======== Supplied information

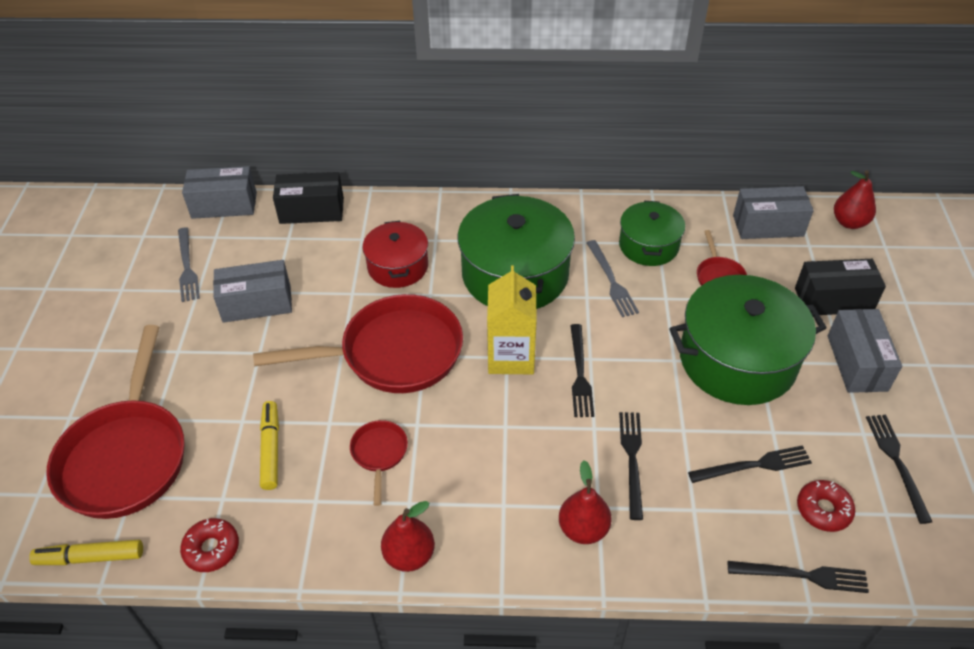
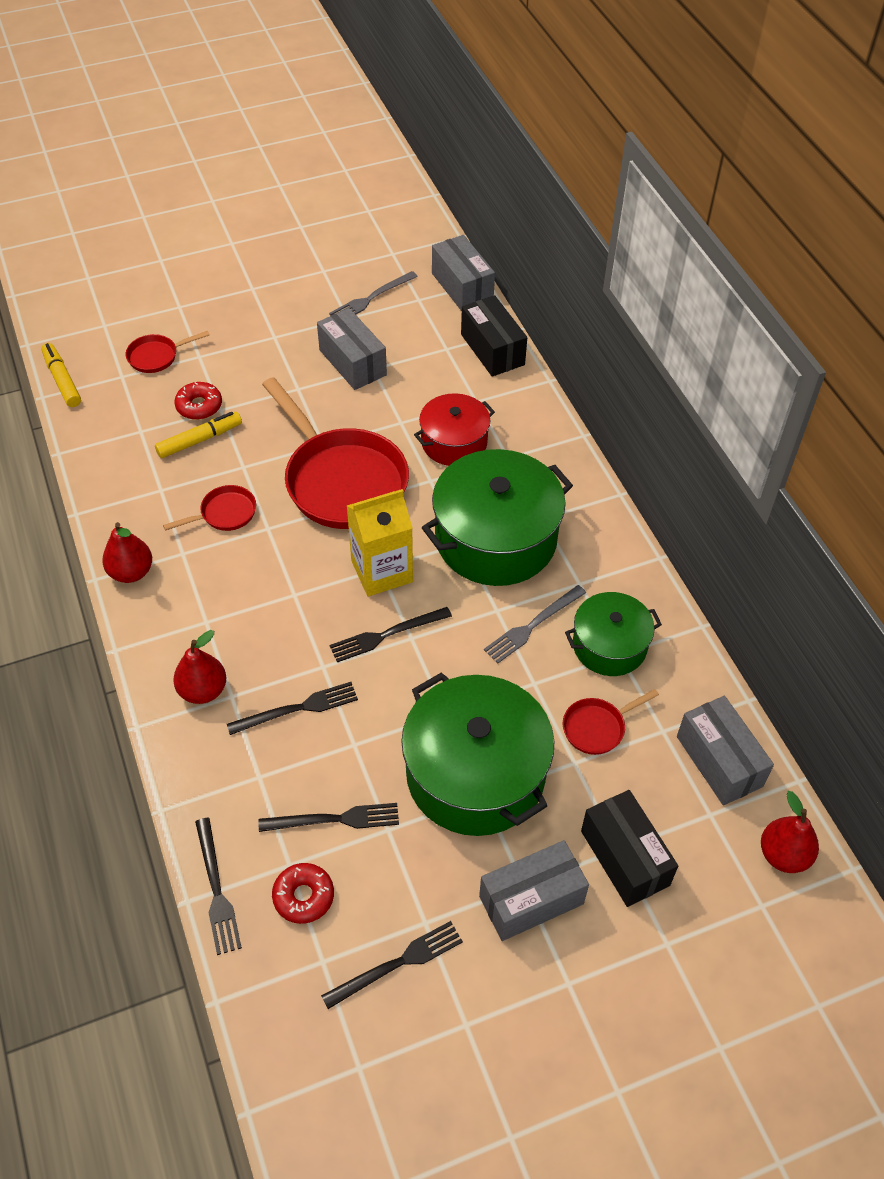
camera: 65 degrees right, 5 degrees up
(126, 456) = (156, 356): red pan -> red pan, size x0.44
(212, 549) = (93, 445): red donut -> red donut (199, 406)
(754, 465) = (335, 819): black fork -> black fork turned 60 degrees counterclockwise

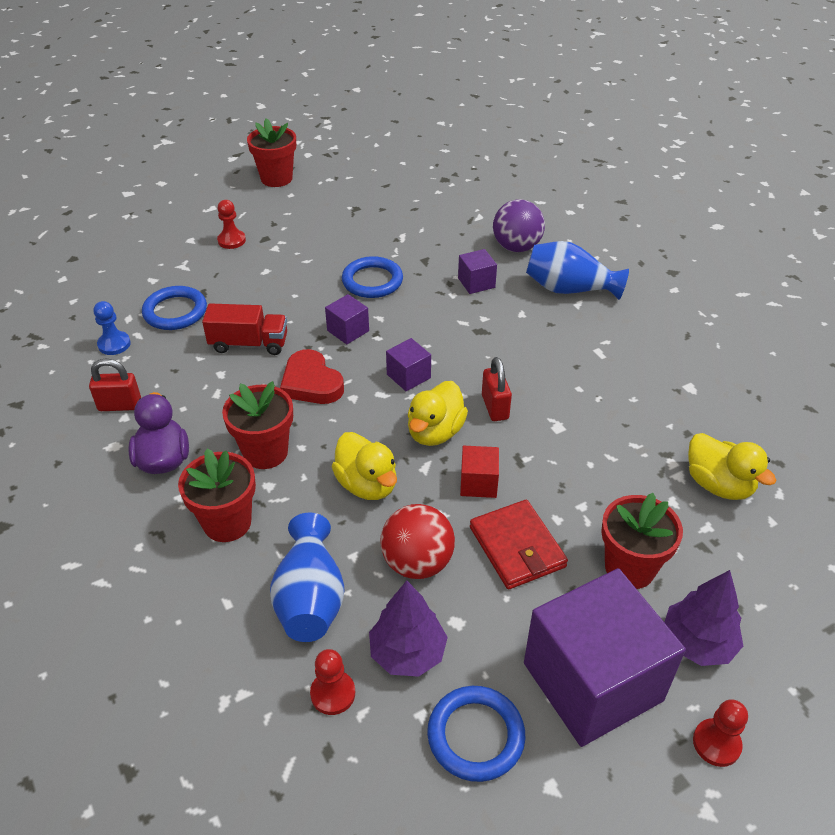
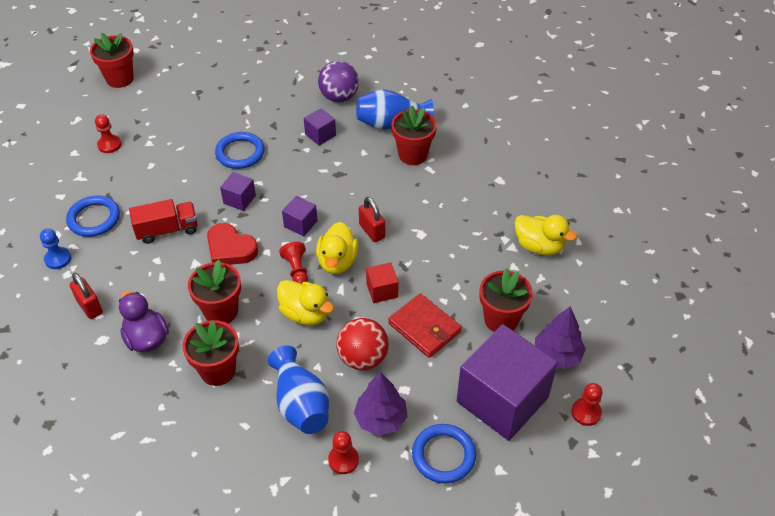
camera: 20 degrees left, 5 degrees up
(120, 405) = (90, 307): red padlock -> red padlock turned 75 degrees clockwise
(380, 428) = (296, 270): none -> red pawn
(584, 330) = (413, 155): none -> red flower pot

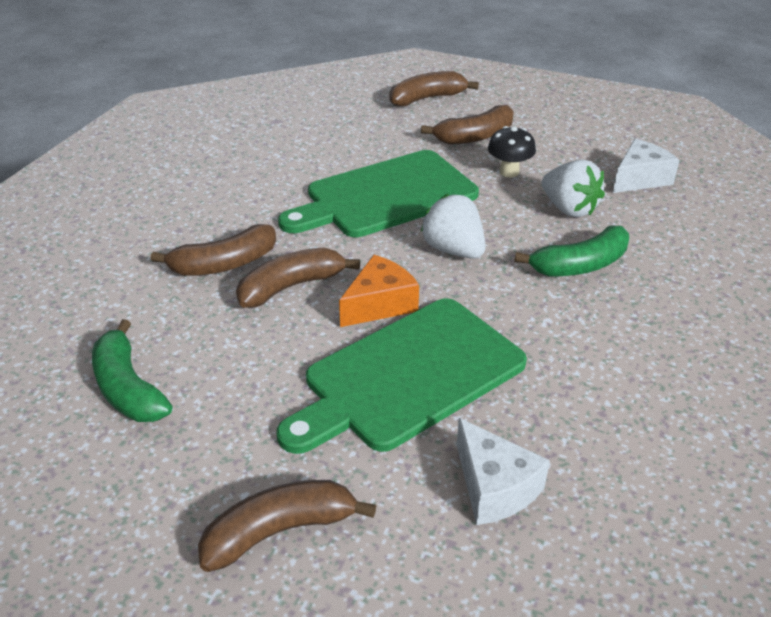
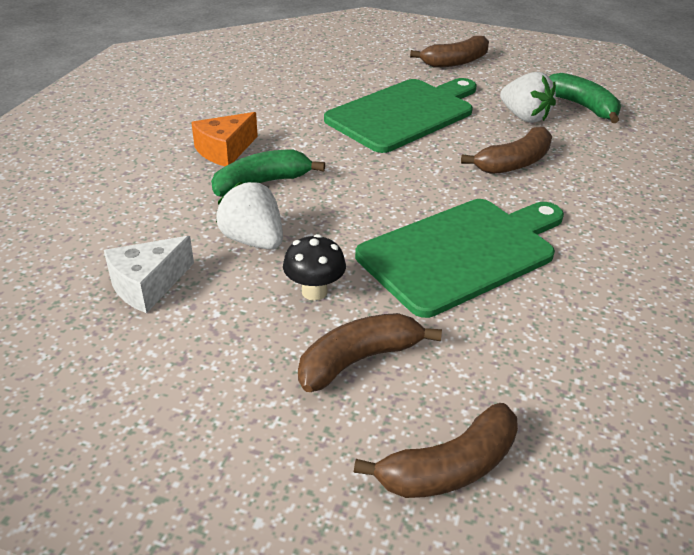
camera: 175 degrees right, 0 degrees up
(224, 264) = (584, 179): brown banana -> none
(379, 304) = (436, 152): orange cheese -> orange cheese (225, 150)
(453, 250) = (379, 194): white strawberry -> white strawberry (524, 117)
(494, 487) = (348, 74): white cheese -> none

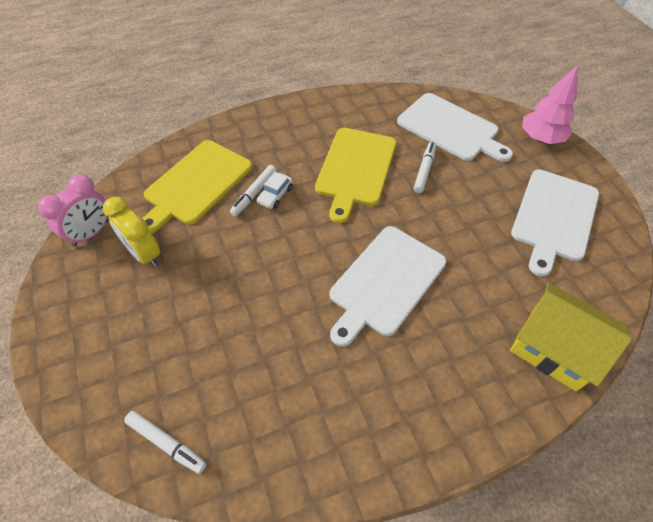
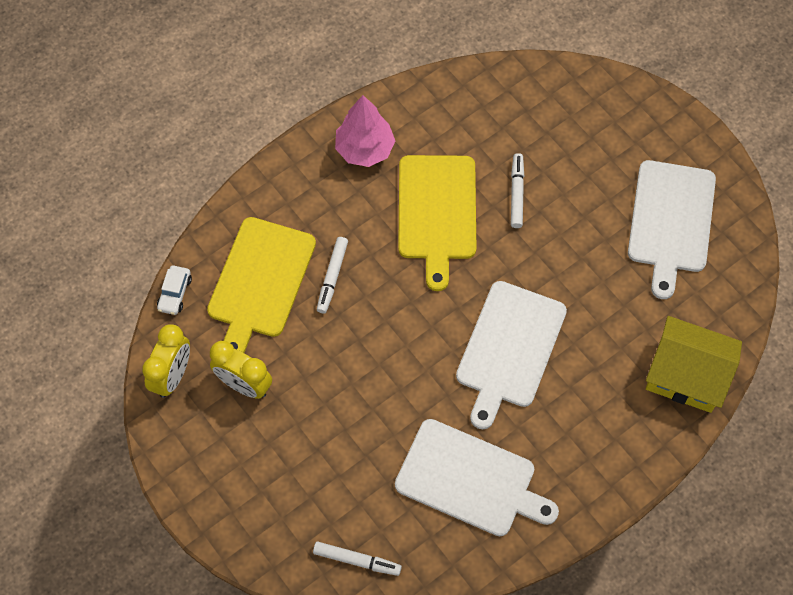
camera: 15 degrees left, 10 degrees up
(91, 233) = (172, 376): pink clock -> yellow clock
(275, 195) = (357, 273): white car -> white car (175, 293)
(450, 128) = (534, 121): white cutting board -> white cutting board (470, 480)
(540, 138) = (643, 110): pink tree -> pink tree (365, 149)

================

**Exercise requirements:** How many lines of the data contain "cheese"? Work it out and give only the number.

**The answer:** 2